(DATA RECORDS Opens)

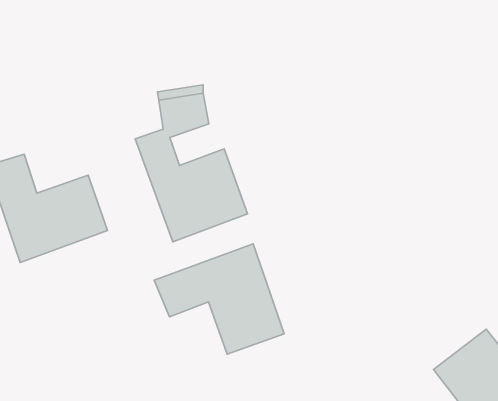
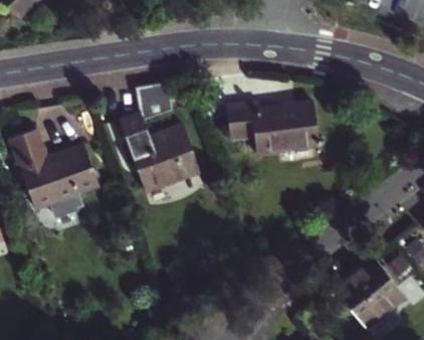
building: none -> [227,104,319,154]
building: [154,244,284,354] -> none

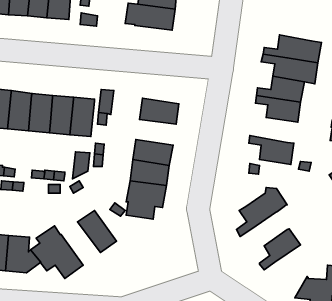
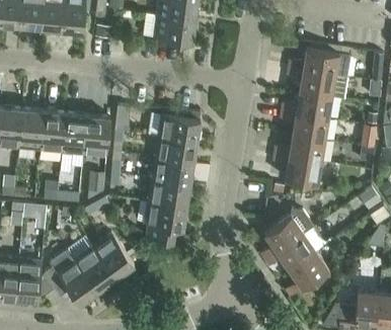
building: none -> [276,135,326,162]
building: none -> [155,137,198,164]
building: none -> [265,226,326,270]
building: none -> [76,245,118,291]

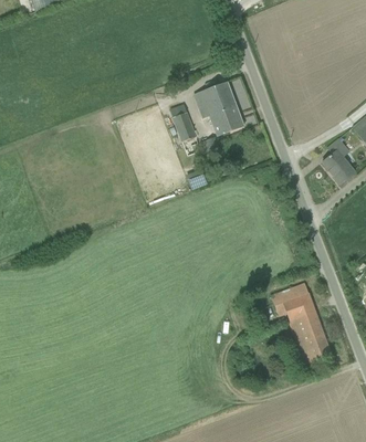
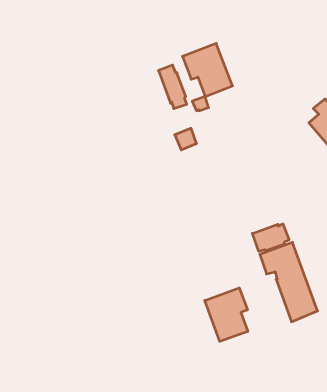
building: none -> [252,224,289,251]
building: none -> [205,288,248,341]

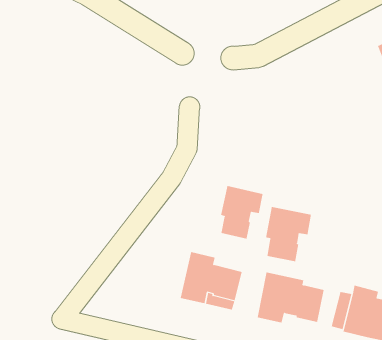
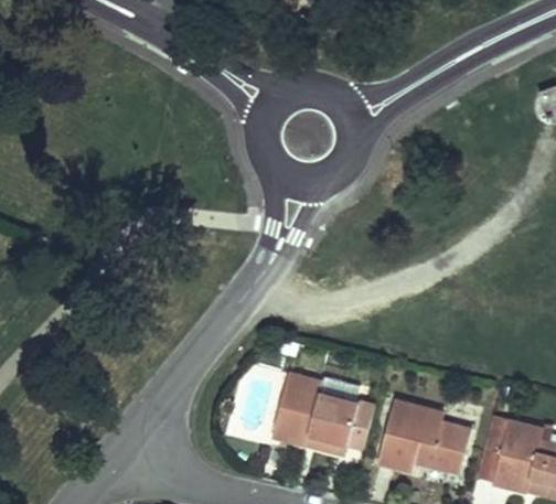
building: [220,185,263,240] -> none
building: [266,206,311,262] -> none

(DATA RECORDS Closes)

EXERCISE –
Pictures excluded, repeat exactly the lines from the top of the material through the line with "building: none -> [205,288,248,341]", including both of those lines.

ANSWER FOR THIS EXERCISE –
building: none -> [227,104,319,154]
building: [154,244,284,354] -> none

building: none -> [276,135,326,162]
building: none -> [155,137,198,164]
building: none -> [265,226,326,270]
building: none -> [76,245,118,291]

building: none -> [252,224,289,251]
building: none -> [205,288,248,341]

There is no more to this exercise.